-- INPUT follows --

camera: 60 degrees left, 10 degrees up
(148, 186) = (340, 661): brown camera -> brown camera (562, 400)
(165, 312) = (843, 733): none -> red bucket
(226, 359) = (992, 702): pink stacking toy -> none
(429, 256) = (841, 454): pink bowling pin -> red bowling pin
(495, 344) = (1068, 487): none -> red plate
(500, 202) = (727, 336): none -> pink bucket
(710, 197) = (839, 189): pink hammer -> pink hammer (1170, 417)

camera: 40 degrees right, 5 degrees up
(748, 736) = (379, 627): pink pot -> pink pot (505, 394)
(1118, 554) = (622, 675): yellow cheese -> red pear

-- INPUT concluded --
-- INPUT follows --

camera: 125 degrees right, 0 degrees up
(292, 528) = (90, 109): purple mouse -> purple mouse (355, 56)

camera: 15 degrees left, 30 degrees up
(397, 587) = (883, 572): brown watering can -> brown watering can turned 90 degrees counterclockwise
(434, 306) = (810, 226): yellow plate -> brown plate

-- INPUT concluded --
-- INPUT follows --

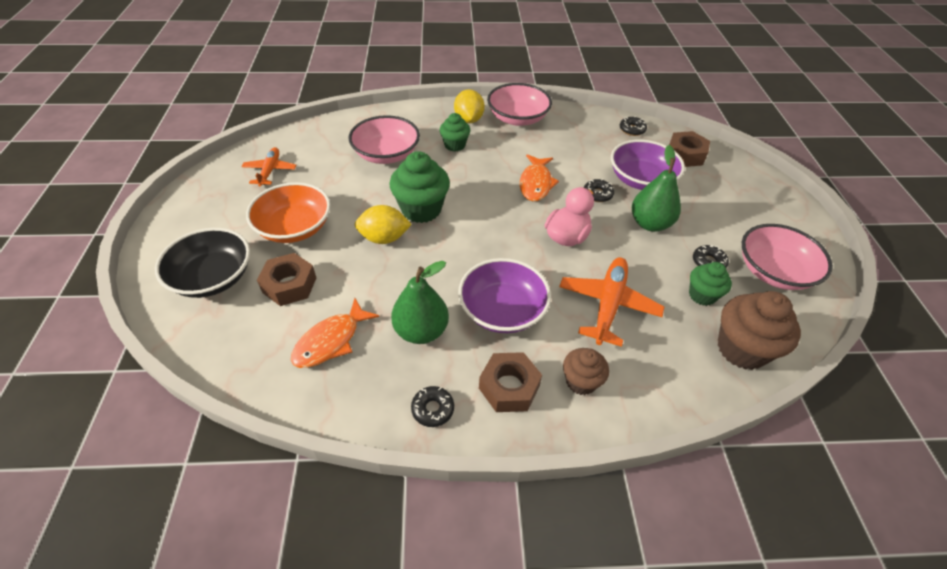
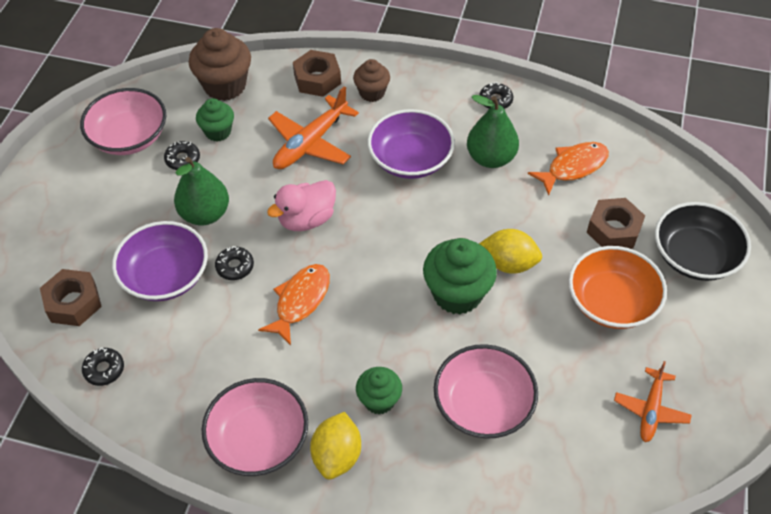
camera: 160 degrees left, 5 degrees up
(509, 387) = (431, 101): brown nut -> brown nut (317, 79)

-- INPUT concluded --

> **EXERCISE AIM**:
Identify each line of the material where the word "bucket" shows up, and copy it.

> **EXPECTED OUTPUT**:
(165, 312) = (843, 733): none -> red bucket
(500, 202) = (727, 336): none -> pink bucket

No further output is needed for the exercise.